[TASK DESCRIPTION]
Where the word "button" occurs in a line of the listing, please copy the line.

-- STUDY MATERIAL follows --

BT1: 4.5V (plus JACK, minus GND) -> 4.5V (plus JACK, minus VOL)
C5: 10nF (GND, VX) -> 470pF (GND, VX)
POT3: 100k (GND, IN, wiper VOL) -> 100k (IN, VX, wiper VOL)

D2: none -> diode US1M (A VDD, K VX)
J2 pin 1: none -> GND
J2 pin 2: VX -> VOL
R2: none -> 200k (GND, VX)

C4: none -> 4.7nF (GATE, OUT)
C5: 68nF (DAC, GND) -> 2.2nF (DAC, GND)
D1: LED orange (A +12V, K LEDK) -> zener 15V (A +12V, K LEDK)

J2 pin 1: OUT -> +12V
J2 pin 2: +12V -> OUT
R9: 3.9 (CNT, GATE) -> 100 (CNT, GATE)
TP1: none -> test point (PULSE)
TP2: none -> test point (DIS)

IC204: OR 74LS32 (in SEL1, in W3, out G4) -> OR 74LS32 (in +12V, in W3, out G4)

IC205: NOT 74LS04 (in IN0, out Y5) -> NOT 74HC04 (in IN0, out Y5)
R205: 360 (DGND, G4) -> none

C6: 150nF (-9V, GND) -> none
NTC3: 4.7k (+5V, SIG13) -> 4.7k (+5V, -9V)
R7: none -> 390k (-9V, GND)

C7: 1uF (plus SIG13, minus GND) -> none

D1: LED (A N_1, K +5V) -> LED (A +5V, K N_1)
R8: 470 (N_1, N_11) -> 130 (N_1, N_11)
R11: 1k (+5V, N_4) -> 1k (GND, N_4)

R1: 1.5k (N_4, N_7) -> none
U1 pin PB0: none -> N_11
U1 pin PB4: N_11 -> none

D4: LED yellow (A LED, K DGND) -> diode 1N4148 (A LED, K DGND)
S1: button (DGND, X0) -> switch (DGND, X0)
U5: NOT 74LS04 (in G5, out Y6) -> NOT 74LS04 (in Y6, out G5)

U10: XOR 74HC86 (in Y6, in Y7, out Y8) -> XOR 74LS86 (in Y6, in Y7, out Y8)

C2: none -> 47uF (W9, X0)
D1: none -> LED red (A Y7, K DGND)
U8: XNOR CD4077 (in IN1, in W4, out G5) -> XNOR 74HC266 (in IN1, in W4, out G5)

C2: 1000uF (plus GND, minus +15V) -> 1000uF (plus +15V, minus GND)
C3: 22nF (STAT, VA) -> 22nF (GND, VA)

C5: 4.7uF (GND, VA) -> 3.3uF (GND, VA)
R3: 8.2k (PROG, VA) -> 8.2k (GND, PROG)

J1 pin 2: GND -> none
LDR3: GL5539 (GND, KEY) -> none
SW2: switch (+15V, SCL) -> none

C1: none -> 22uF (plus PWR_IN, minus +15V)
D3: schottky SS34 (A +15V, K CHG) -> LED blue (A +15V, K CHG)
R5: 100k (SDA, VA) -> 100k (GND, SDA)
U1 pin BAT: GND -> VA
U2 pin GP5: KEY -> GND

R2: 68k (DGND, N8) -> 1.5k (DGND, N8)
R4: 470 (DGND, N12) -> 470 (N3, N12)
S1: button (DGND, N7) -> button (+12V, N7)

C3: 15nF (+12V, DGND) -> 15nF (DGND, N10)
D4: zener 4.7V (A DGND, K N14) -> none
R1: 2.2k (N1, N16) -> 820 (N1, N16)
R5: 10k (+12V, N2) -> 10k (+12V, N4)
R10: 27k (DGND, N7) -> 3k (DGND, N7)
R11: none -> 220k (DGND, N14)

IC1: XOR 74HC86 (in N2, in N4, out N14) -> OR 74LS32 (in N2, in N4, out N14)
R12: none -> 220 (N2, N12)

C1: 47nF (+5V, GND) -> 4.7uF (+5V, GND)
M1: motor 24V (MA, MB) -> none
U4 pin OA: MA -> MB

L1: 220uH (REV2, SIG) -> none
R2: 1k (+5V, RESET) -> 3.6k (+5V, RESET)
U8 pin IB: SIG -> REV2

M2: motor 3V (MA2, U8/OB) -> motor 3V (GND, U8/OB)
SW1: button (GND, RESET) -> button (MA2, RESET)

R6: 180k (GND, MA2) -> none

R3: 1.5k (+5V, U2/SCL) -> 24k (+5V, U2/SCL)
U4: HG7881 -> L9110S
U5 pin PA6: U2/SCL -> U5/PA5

-- STUDY MATERIAL concluded --

[SOLUTION TO THE EXERCISE]
S1: button (DGND, X0) -> switch (DGND, X0)
S1: button (DGND, N7) -> button (+12V, N7)
SW1: button (GND, RESET) -> button (MA2, RESET)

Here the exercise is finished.